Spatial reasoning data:

----------

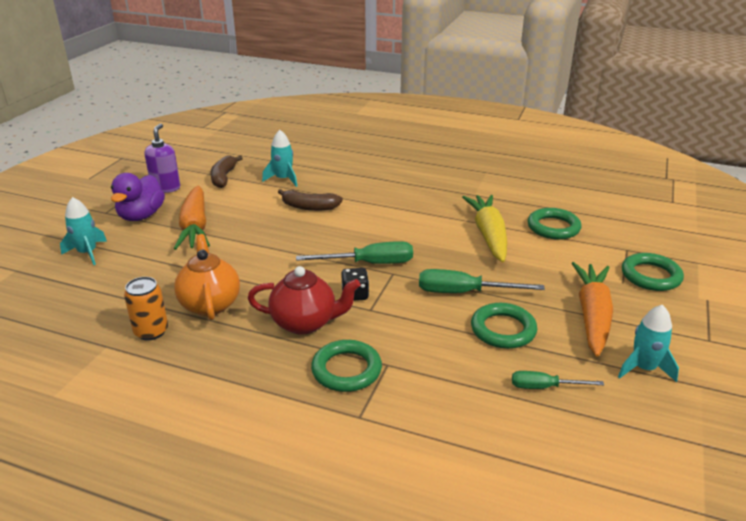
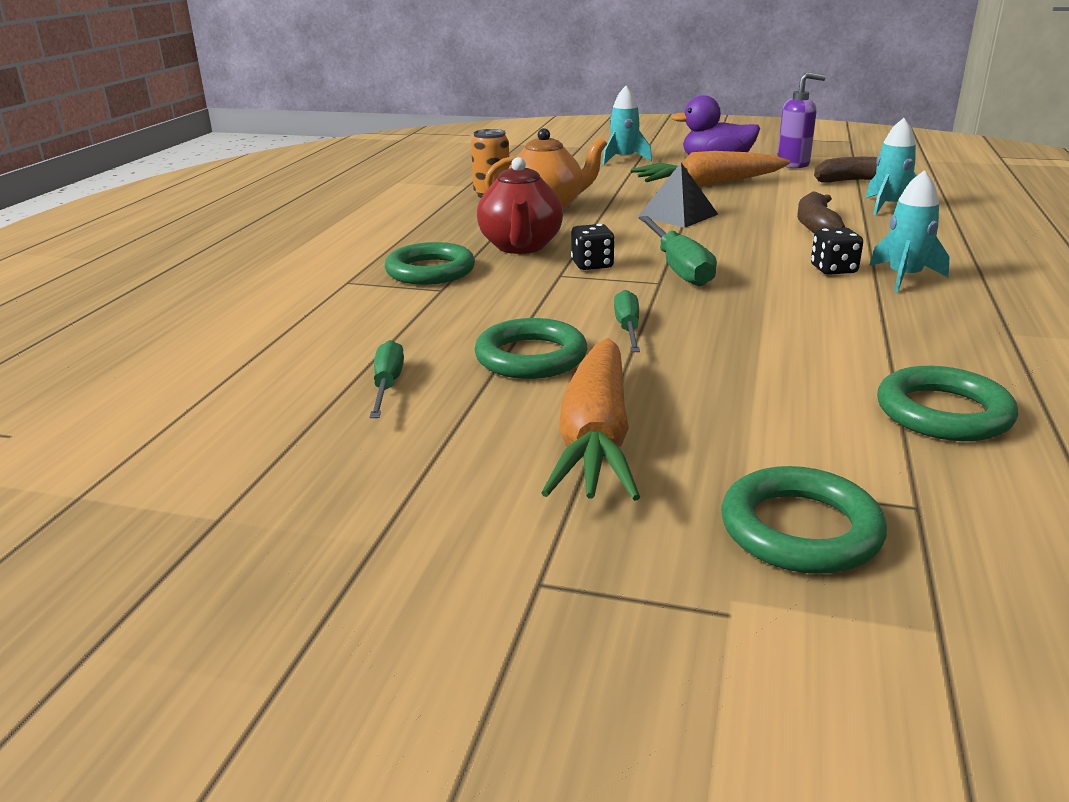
camera: 85 degrees right, 5 degrees down
(262, 249) = (677, 215): none -> black pyramid
(386, 217) = (833, 269): none -> black dice
(463, 292) = (628, 328): green screwdriver -> green screwdriver, size x0.61
(488, 235) = (842, 346): yellow carrot -> none
(592, 316) = (596, 437): orange carrot -> orange carrot turned 90 degrees clockwise
(644, 368) = (433, 479): turquoise rocket -> turquoise rocket (904, 277)

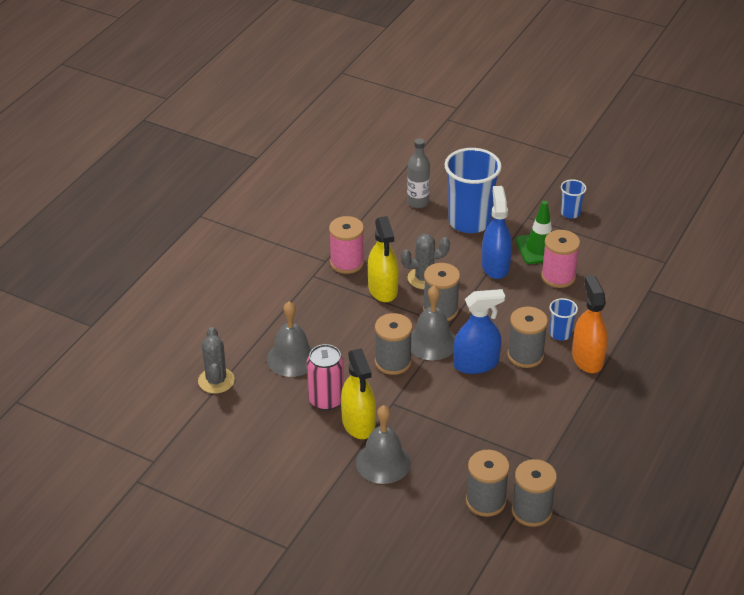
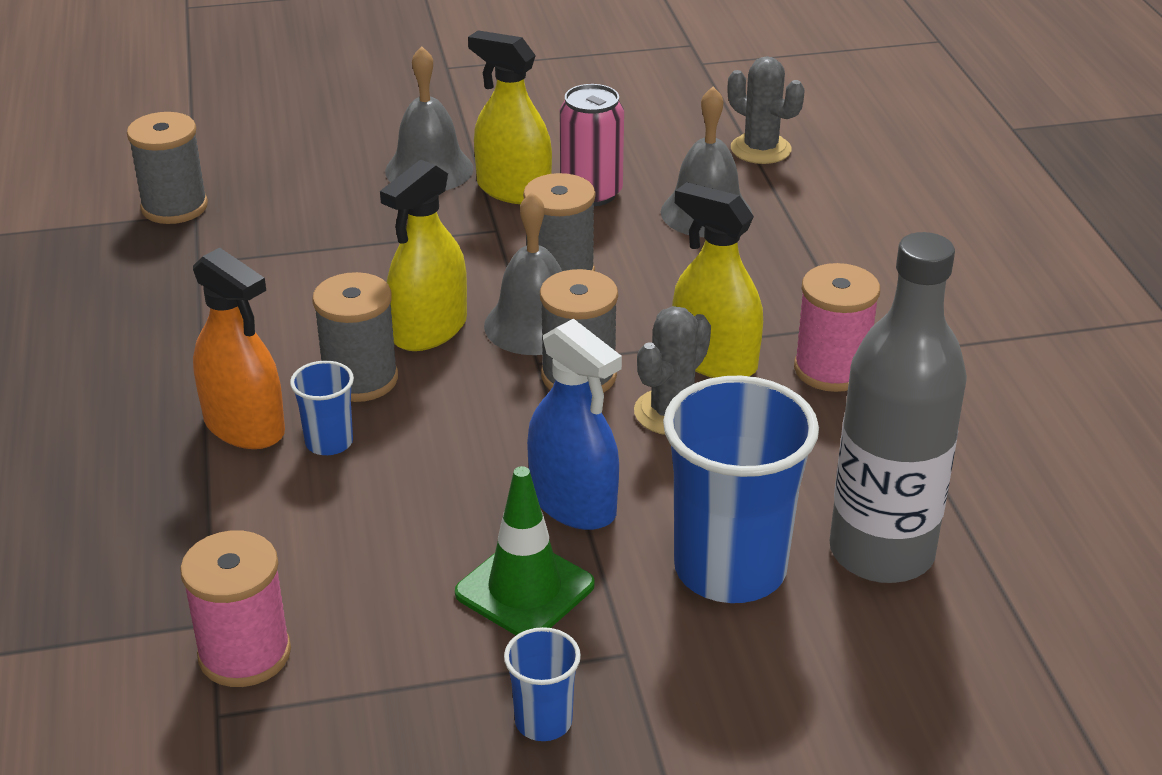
camera: 140 degrees right, 5 degrees down
(418, 202) = (881, 552): grey bottle -> grey bottle, size x1.82
(476, 364) = (430, 330): blue spray bottle -> yellow spray bottle
(485, 501) = (248, 191): grey spool -> none
(558, 276) = (429, 548): pink spool -> pink spool (244, 654)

----------

About this task –
Pictures are not part of the copy; transcribe the rest of the data verbatim.

Exercise result –
camera: 85 degrees right, 5 degrees down
(262, 249) = (677, 215): none -> black pyramid
(386, 217) = (833, 269): none -> black dice
(463, 292) = (628, 328): green screwdriver -> green screwdriver, size x0.61
(488, 235) = (842, 346): yellow carrot -> none
(592, 316) = (596, 437): orange carrot -> orange carrot turned 90 degrees clockwise
(644, 368) = (433, 479): turquoise rocket -> turquoise rocket (904, 277)

camera: 140 degrees right, 5 degrees down
(418, 202) = (881, 552): grey bottle -> grey bottle, size x1.82
(476, 364) = (430, 330): blue spray bottle -> yellow spray bottle
(485, 501) = (248, 191): grey spool -> none
(558, 276) = (429, 548): pink spool -> pink spool (244, 654)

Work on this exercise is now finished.